How many lines in the entries below contain "minus"? Answer with the number only.

--- Records for processing Enclosed Below ---

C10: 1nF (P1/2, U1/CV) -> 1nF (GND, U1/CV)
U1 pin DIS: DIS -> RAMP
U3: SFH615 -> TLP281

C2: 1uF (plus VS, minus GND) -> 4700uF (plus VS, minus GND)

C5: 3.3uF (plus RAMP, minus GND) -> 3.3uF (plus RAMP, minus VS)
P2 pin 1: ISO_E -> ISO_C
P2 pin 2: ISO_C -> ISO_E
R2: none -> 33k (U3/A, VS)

--- End of Enclosed Records for processing ---
--- Records for processing Enclosed Below ---

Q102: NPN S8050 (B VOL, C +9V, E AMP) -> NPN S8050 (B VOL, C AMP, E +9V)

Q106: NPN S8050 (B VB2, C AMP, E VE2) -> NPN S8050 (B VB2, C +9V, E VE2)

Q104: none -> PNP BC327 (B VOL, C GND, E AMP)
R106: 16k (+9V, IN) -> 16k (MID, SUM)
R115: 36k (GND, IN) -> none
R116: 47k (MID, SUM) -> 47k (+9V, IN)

--- End of Enclosed Records for processing ---
--- Records for processing Enclosed Below ---

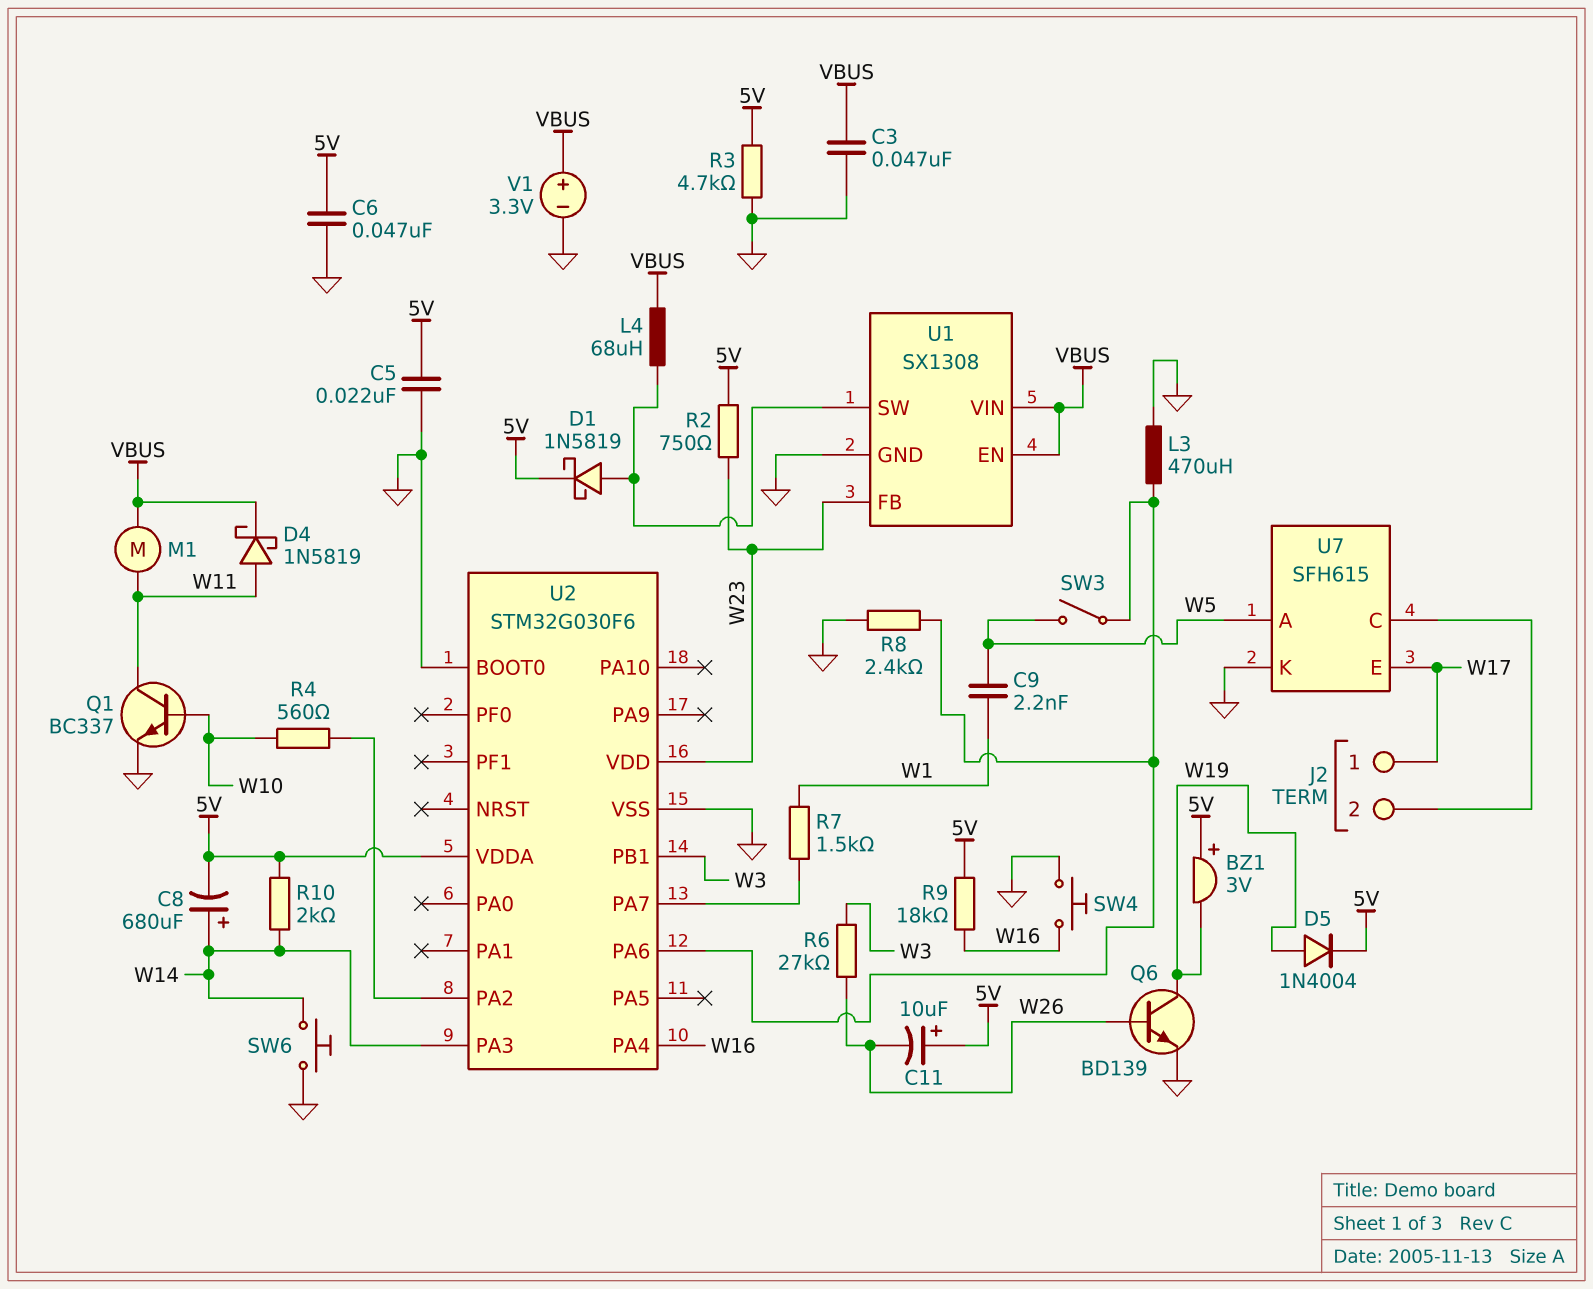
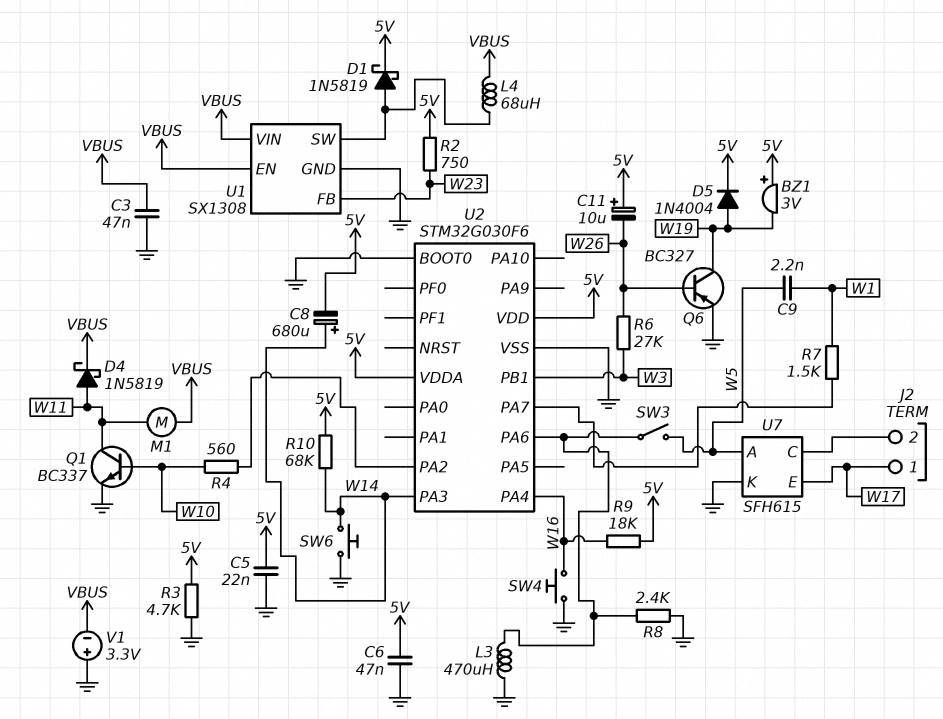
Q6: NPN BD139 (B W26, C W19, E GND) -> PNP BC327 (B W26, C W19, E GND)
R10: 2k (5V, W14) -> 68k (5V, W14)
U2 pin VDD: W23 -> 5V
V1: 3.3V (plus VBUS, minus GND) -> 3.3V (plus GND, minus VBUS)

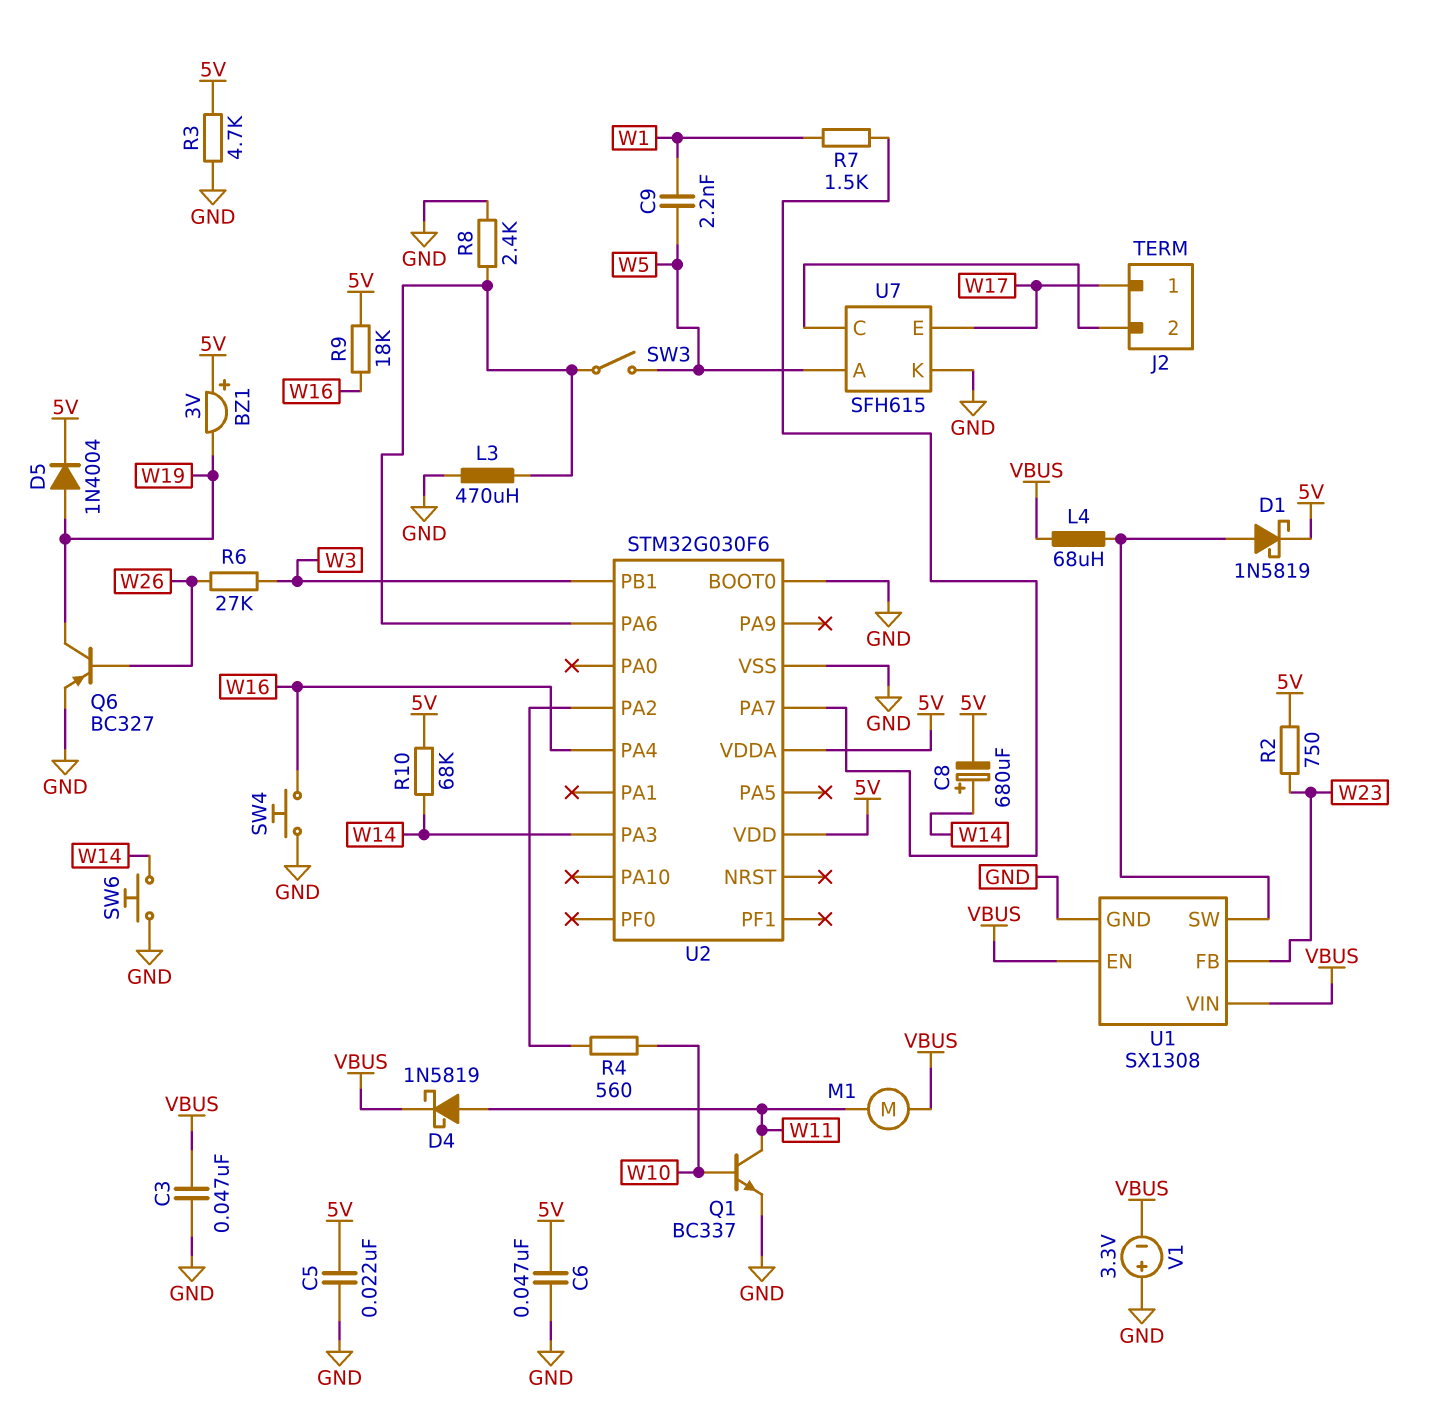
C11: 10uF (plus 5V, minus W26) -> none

--- End of Enclosed Records for processing ---

Response to the task> 4